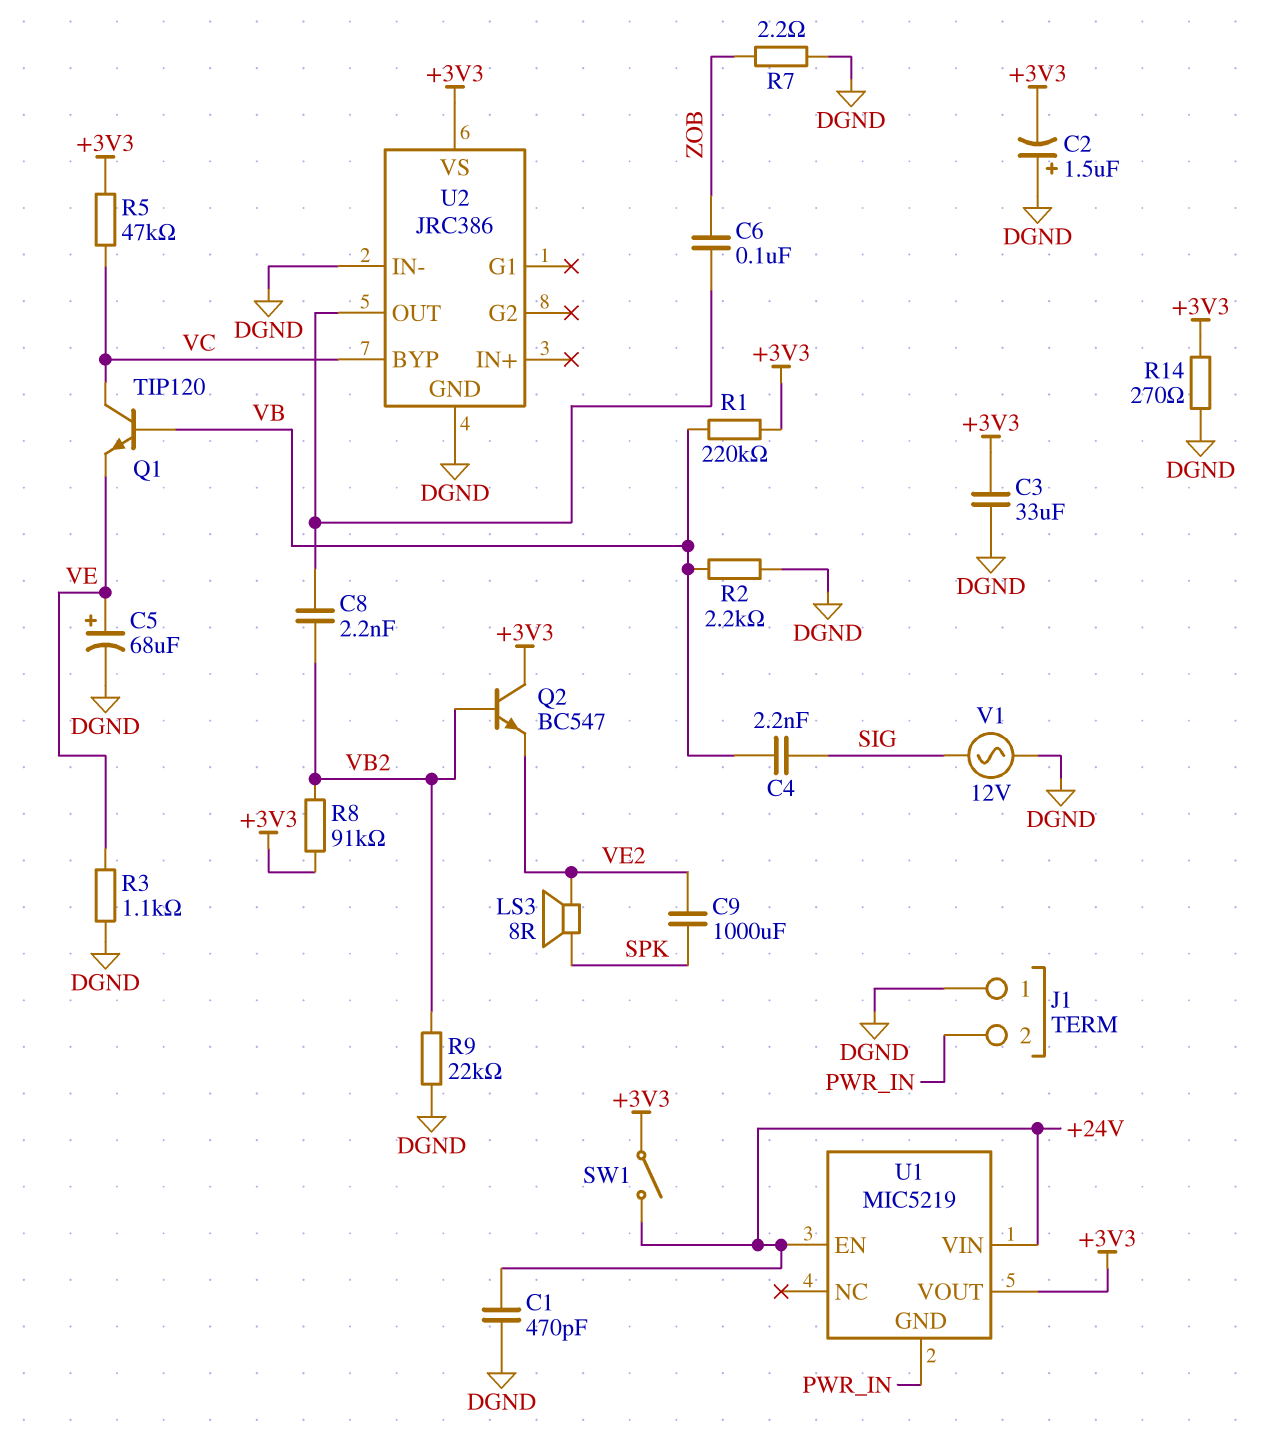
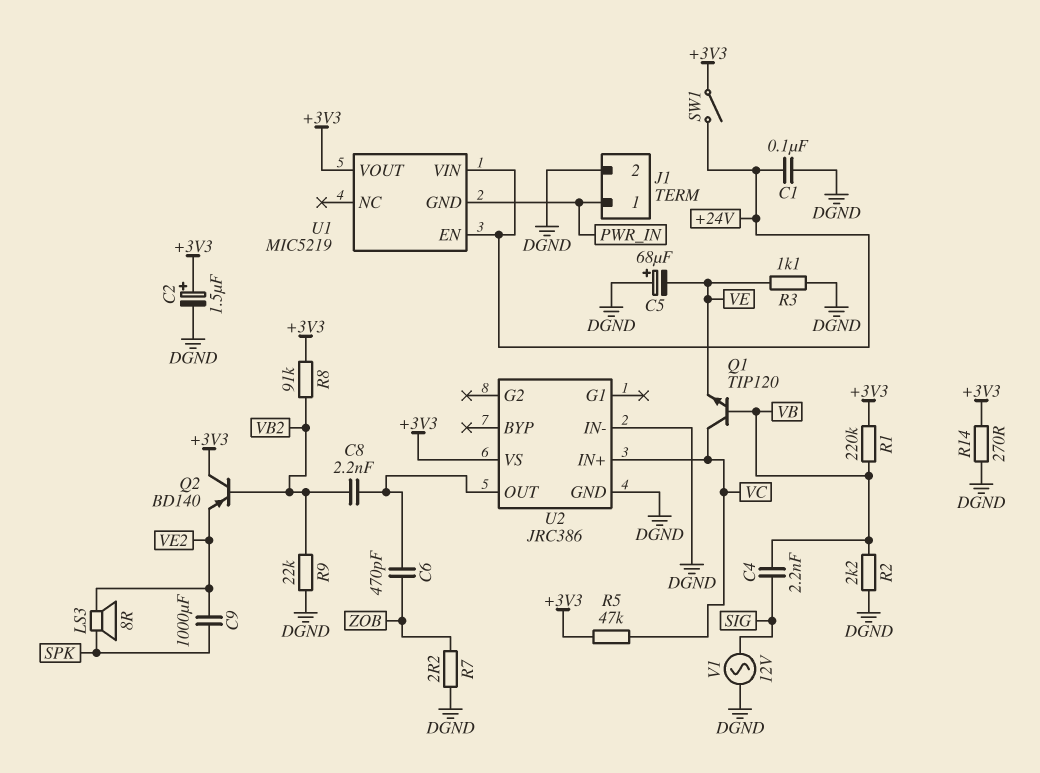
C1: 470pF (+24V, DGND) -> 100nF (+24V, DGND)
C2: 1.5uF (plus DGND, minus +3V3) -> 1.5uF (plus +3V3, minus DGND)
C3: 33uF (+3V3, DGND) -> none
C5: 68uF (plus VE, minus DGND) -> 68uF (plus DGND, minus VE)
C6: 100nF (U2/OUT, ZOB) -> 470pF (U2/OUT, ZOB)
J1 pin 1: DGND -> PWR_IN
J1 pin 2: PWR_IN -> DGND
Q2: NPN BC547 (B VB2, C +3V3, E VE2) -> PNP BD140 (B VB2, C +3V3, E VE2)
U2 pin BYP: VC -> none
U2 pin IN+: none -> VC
====================
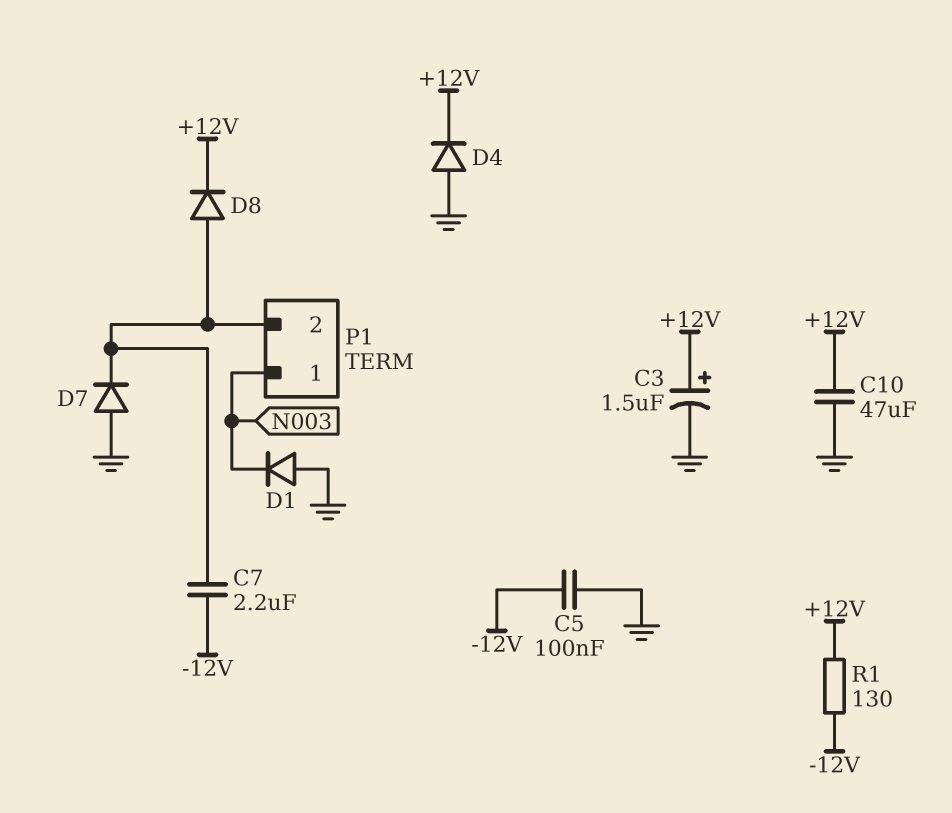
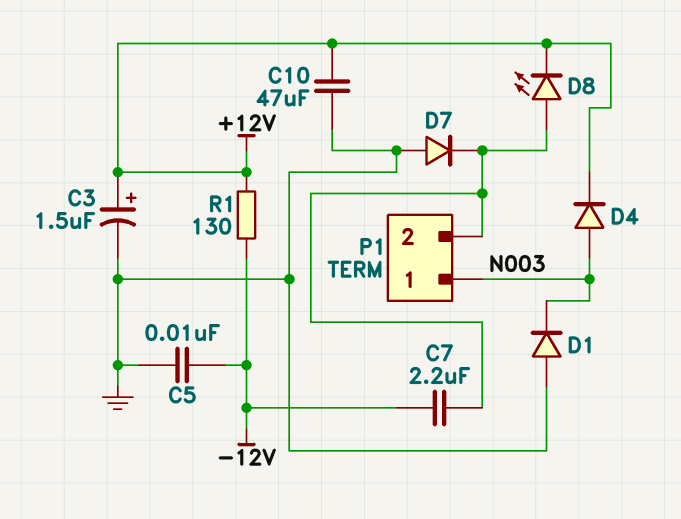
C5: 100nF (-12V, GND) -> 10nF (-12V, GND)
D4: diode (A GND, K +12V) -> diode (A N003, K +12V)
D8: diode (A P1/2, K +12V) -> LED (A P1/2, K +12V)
====================
* [Problem to work on] Across the data above, count every line with "minus" in it and write only the total.

* [The answer] 2